Task prompt: Begin at the line where "(216, 271) = (431, 111): pink" appears and reproduce exactly every line through the end of the data below, both included, skipping pictures.

[Start of Attachment]

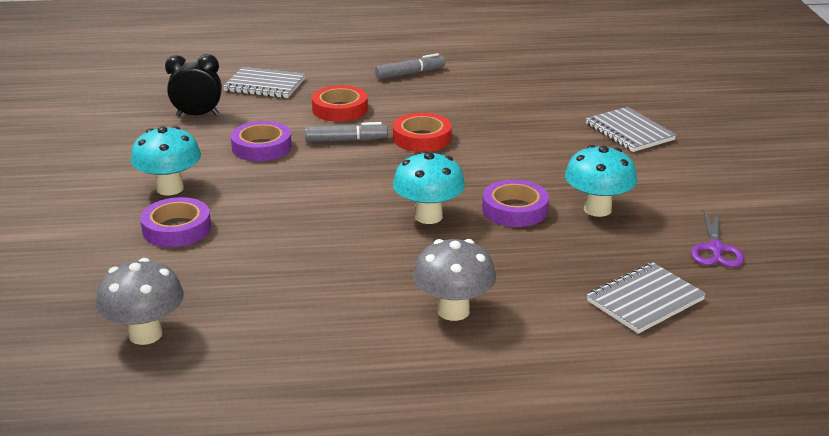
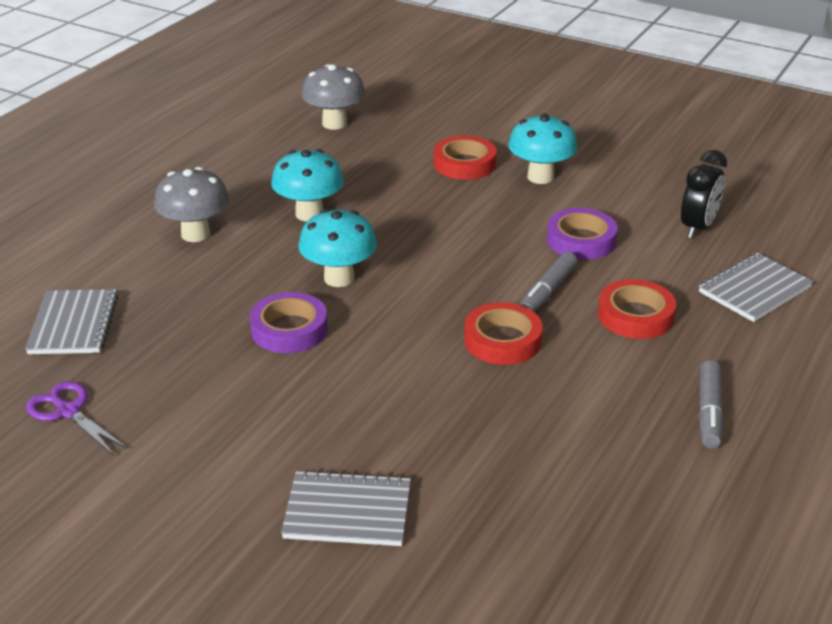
camera: 125 degrees right, 5 degrees up
(176, 229) = (464, 164): purple tape -> red tape
(597, 209) = (225, 379): turquoise mushroom -> turquoise mushroom (309, 214)

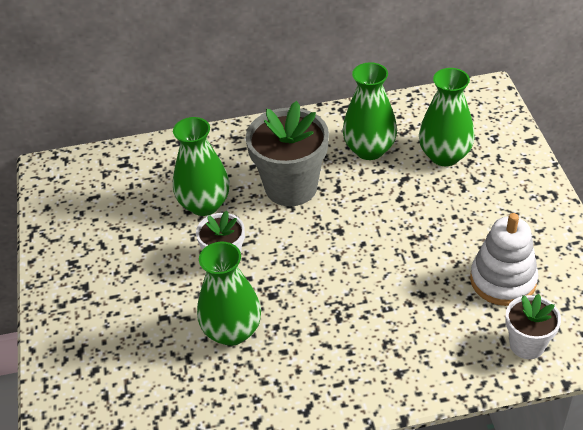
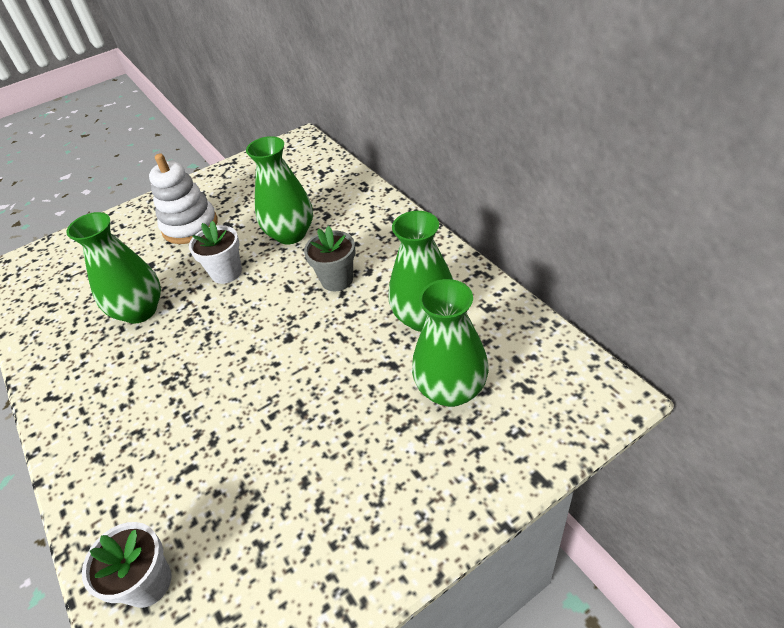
camera: 70 degrees right, 0 degrees up
(291, 187) = (337, 280): grey flower pot -> grey flower pot, size x0.56
(503, 280) = (252, 521): white stacking toy -> white stacking toy (190, 226)

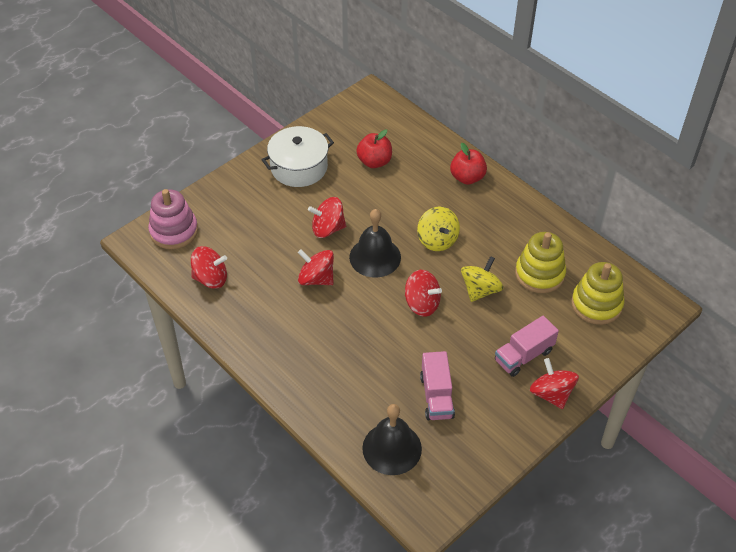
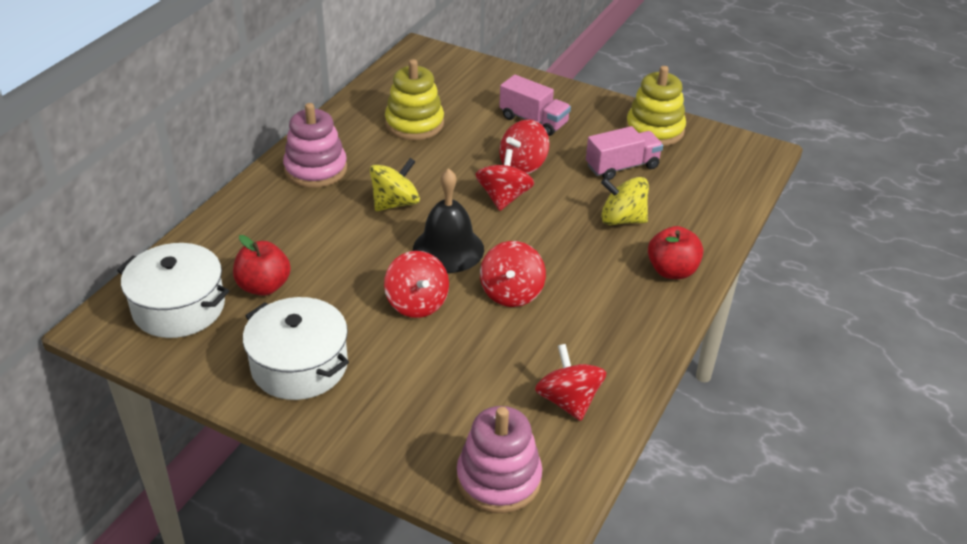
camera: 110 degrees left, 10 degrees down
(371, 124) = (179, 307): none -> white pot
(392, 448) = (705, 184): black bell -> none
(467, 177) = (272, 197): red apple -> red apple (672, 271)
(480, 290) = (459, 160): yellow spinning top -> yellow spinning top (622, 219)
(493, 205) = (316, 169): none -> pink stacking toy
(551, 394) = (569, 100): red spinning top -> red spinning top (523, 165)
(596, 304) = (439, 86): yellow stacking toy -> yellow stacking toy (654, 130)

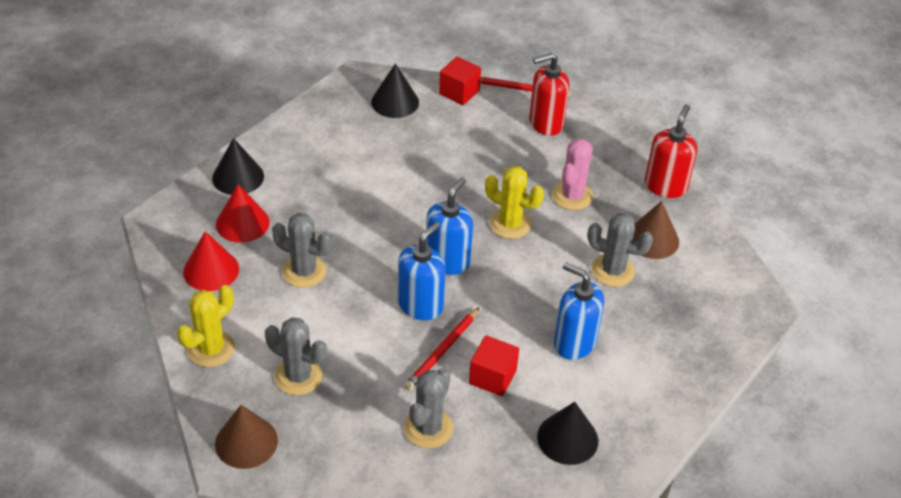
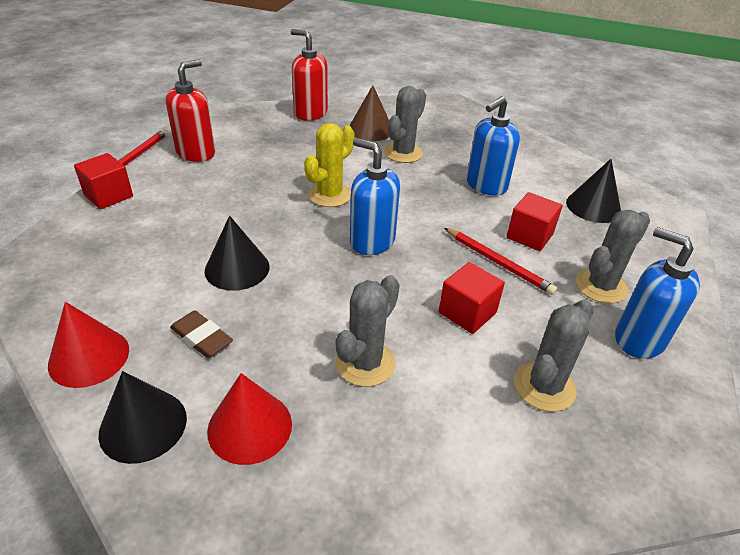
camera: 80 degrees left, 5 degrees down
(211, 270) = (341, 477): red cone -> red cone (89, 357)
(211, 349) = (503, 486): yellow cactus -> none
(246, 442) = (660, 453): brown cone -> none
(313, 184) = (201, 337): none -> brown eraser
(370, 329) = (467, 313): none -> red cube
(395, 102) = (88, 244): black cone -> black cone (237, 268)
(420, 305) = (433, 269): blue soap dispenser -> blue soap dispenser (639, 339)
(428, 428) = (601, 286): grey cactus -> grey cactus turned 75 degrees counterclockwise
(545, 123) = (196, 153): red soap dispenser -> red soap dispenser turned 135 degrees counterclockwise
(572, 196) = (304, 156): pink cactus -> none

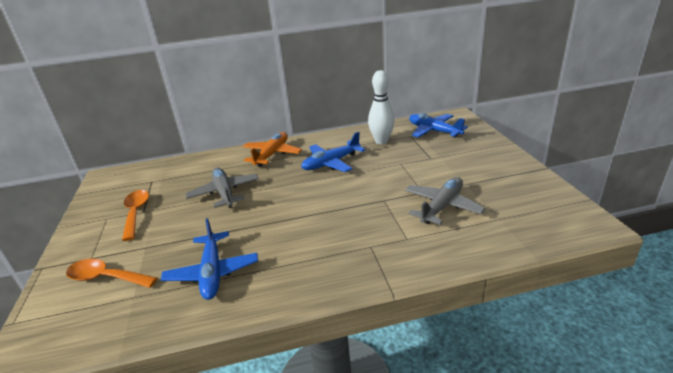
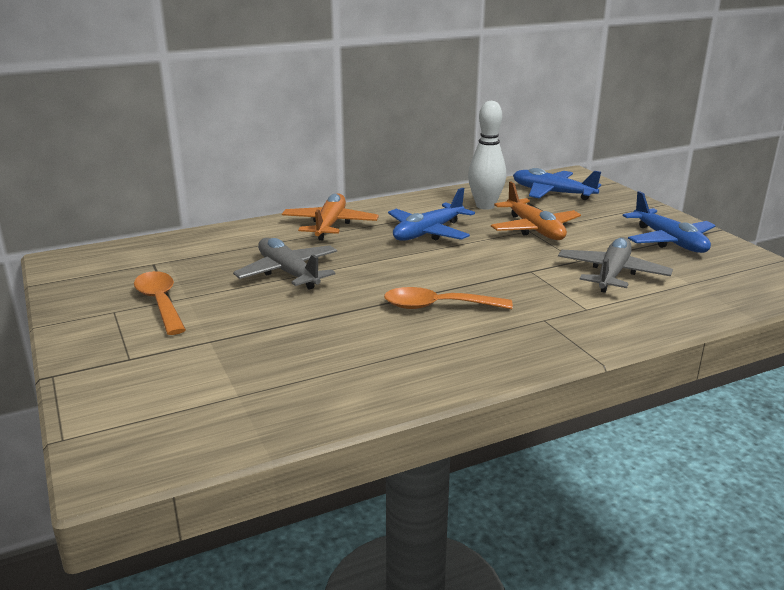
camera: 15 degrees left, 5 degrees down
(106, 277) = (175, 378): orange spoon -> orange spoon (438, 306)
(212, 272) = (339, 360): blue plane -> blue plane (669, 241)
(405, 163) = (534, 229): none -> orange plane

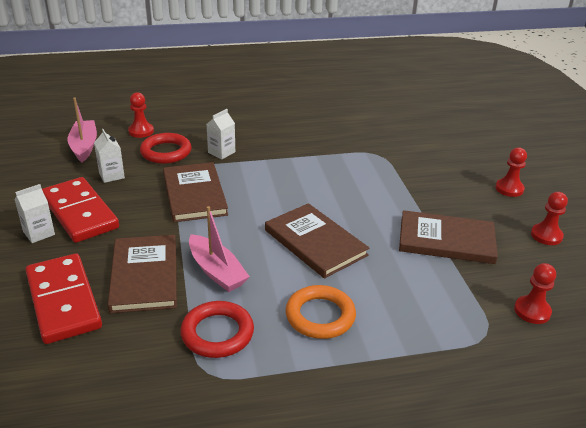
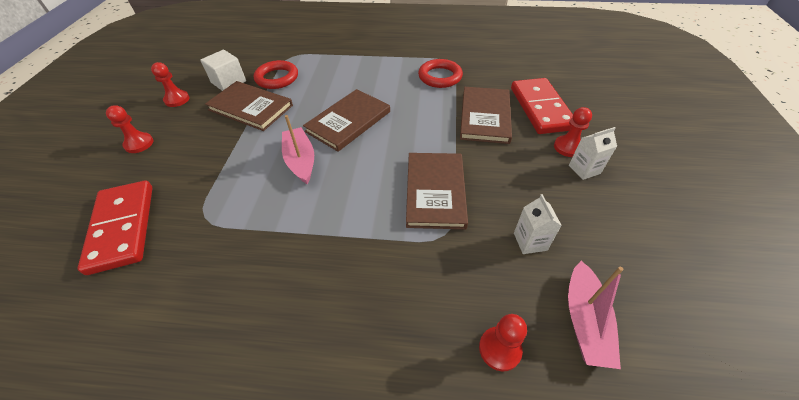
camera: 160 degrees left, 15 degrees up
(79, 213) = (552, 187): red domino -> red domino (123, 227)
(166, 152) = (461, 278): red ring -> red ring (277, 78)
(216, 271) = (431, 111): pink boat -> pink boat (300, 160)
(221, 152) = (387, 261): white carton -> none
(315, 242) = (348, 121): brown book -> brown book turned 60 degrees clockwise
(320, 316) = (375, 76): orange ring -> none
(519, 269) = (228, 82): none -> white cube
(532, 311) = (253, 61): red pawn -> red pawn (568, 147)

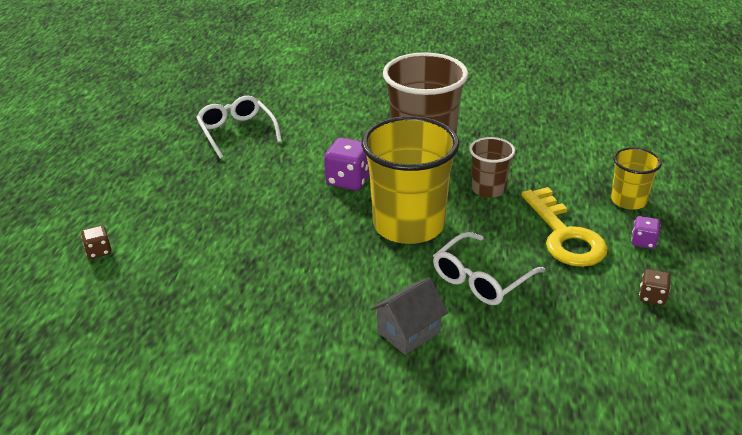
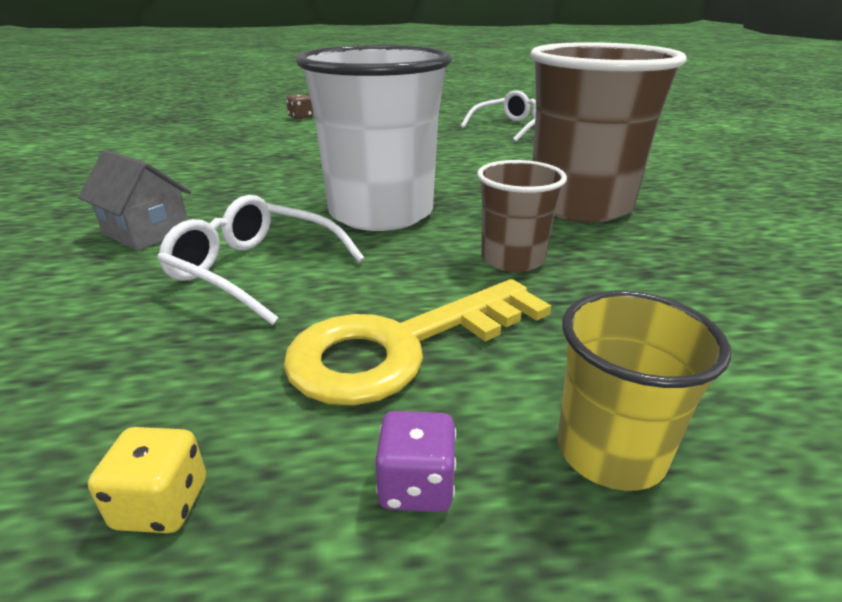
camera: 75 degrees right, 5 degrees down
(349, 180) = (464, 175): purple dice -> none
(408, 225) = (381, 213): yellow cup -> white cup
(652, 297) = (162, 504): brown dice -> yellow dice

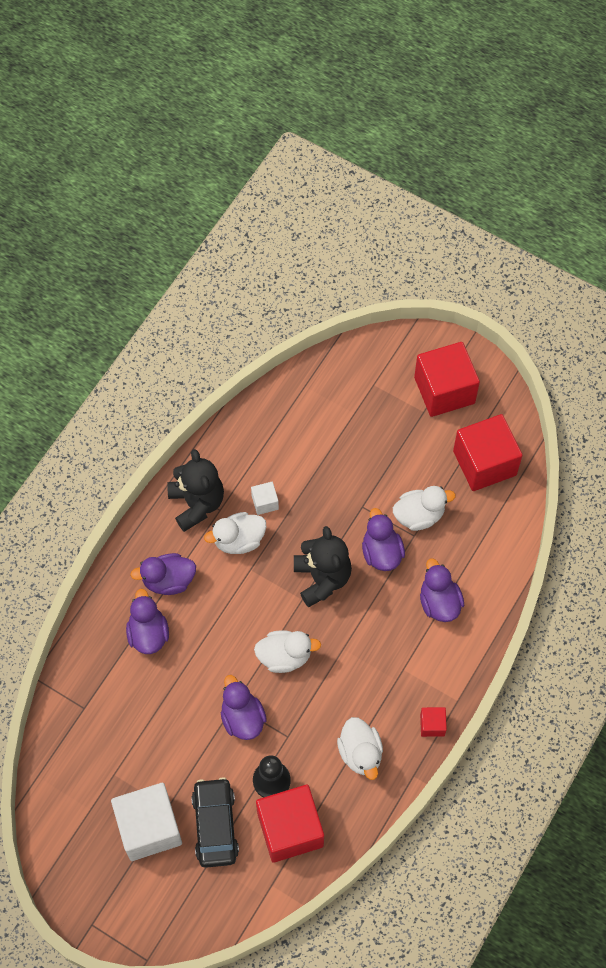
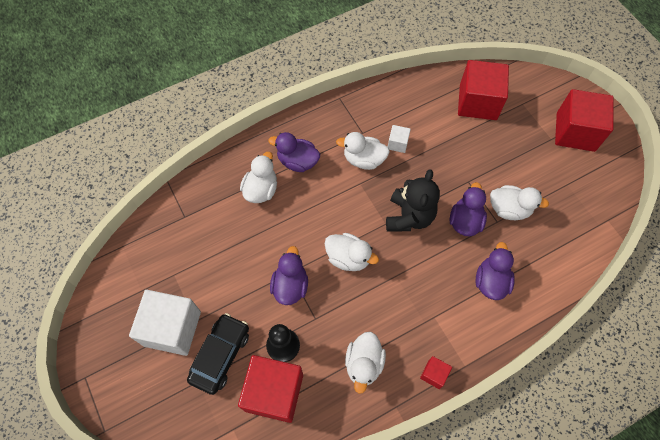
camera: 30 degrees right, 0 degrees up
(148, 633) = (261, 189): purple duck -> white duck
(197, 503) = (349, 121): black teddy bear -> none
(484, 463) = (581, 197): red cube -> red cube (478, 102)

[End of Attachment]

Reply:
(216, 271) = (431, 111): pink boat -> pink boat (300, 160)
(221, 152) = (387, 261): white carton -> none
(315, 242) = (348, 121): brown book -> brown book turned 60 degrees clockwise
(320, 316) = (375, 76): orange ring -> none
(519, 269) = (228, 82): none -> white cube
(532, 311) = (253, 61): red pawn -> red pawn (568, 147)

camera: 75 degrees right, 5 degrees down
(349, 180) = (464, 175): purple dice -> none
(408, 225) = (381, 213): yellow cup -> white cup
(652, 297) = (162, 504): brown dice -> yellow dice

camera: 30 degrees right, 0 degrees up
(148, 633) = (261, 189): purple duck -> white duck
(197, 503) = (349, 121): black teddy bear -> none
(484, 463) = (581, 197): red cube -> red cube (478, 102)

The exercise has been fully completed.